(EXERCISE DETAILS) This task calls for every entry below to be repeated exactly, without the pictures.

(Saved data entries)

□ □ □ □ □ □ □

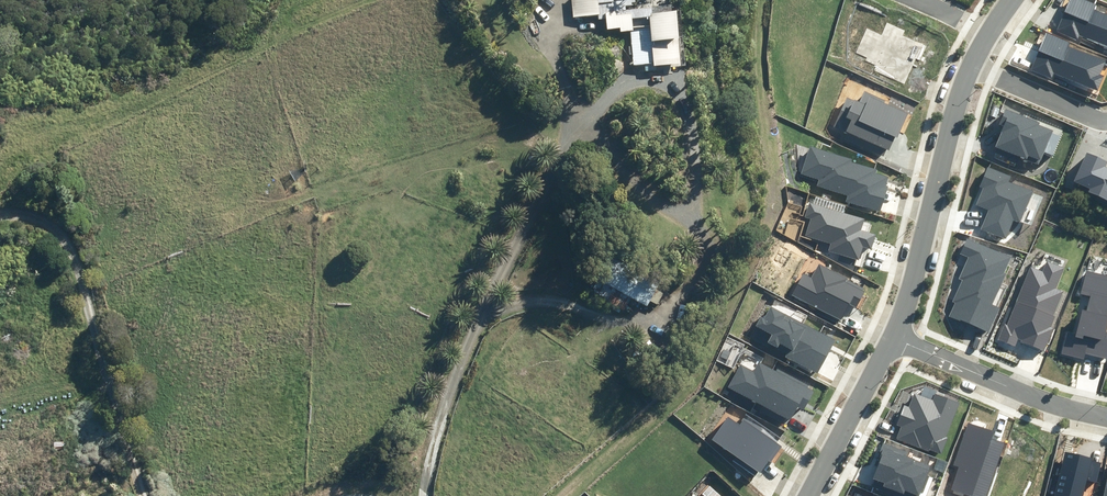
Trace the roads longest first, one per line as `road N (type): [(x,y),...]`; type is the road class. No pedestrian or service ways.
road 1 (track): [(421,495),(543,156),(574,116),(615,91),(654,85),(678,98),(702,184),(685,215),(706,241),(711,274),(693,303),(643,326),(569,303),(519,301)]
road 2 (track): [(564,495),(689,391),(752,240),(762,198),(761,0)]
road 3 (track): [(144,495),(52,232),(24,217),(0,218)]
road 4 (track): [(711,274),(748,203),(718,93),(715,0)]
road 5 (residential): [(892,338),(971,67)]
road 6 (track): [(685,215),(627,179),(574,116),(554,39),(556,0)]
road 7 (residential): [(1106,416),(1013,390),(892,338)]
road 8 (residential): [(811,495),(892,338)]
road 9 (residential): [(971,67),(1106,123)]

□ □ □ □ □ □ □

(RESULT)
Trace the roads longest first, one per line as `road N (type): [(x,y),...]`; type is the road class. No pedestrian or service ways.
road 1 (track): [(421,495),(543,156),(574,116),(615,91),(654,85),(678,98),(702,184),(685,215),(706,241),(711,274),(693,303),(643,326),(569,303),(519,301)]
road 2 (track): [(564,495),(689,391),(752,240),(762,198),(761,0)]
road 3 (track): [(144,495),(52,232),(24,217),(0,218)]
road 4 (track): [(711,274),(748,203),(718,93),(715,0)]
road 5 (residential): [(892,338),(971,67)]
road 6 (track): [(685,215),(627,179),(574,116),(554,39),(556,0)]
road 7 (residential): [(1106,416),(1013,390),(892,338)]
road 8 (residential): [(811,495),(892,338)]
road 9 (residential): [(971,67),(1106,123)]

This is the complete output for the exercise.